───── Information supplied ─────
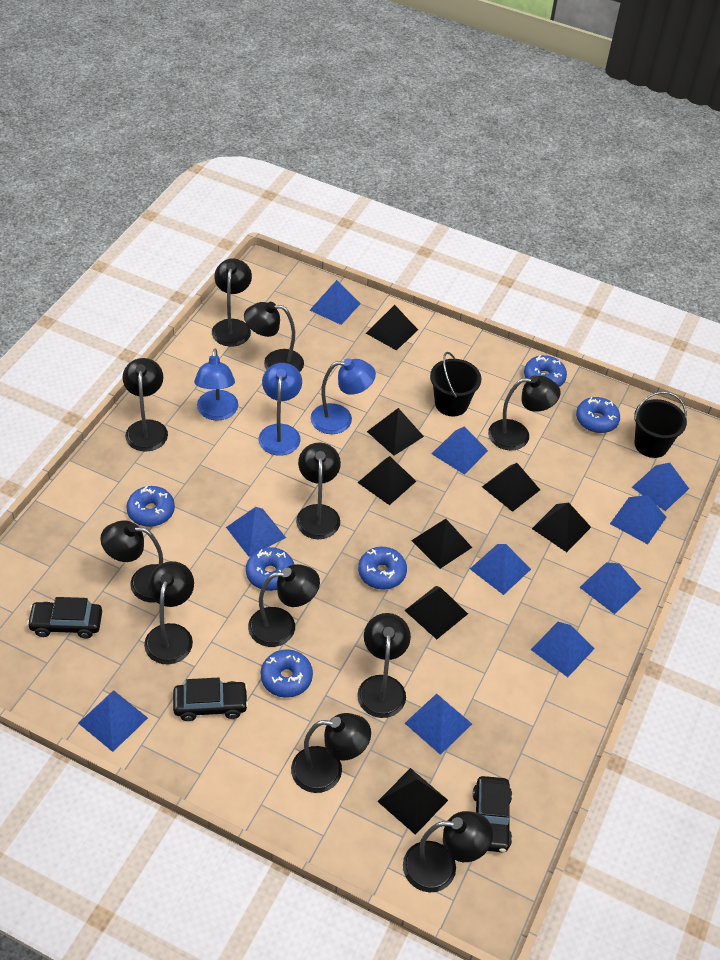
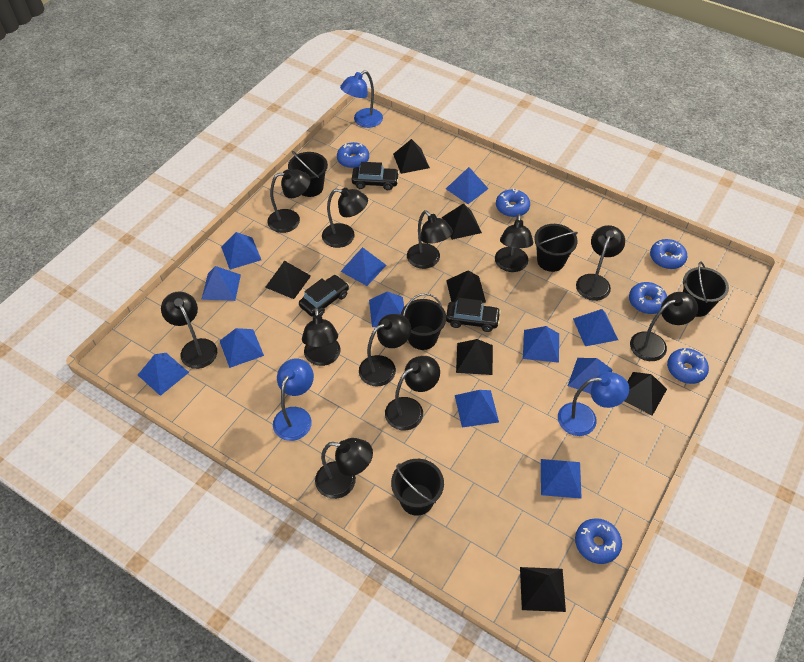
black bucket: 2 -> 5
black pyramid: 8 -> 7
blue pyramid: 10 -> 12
─────
■ **What is needed**
Retype all of the listing above exactly, but keep its pictures out.

■ **Answer below**
black bucket: 2 -> 5
black pyramid: 8 -> 7
blue pyramid: 10 -> 12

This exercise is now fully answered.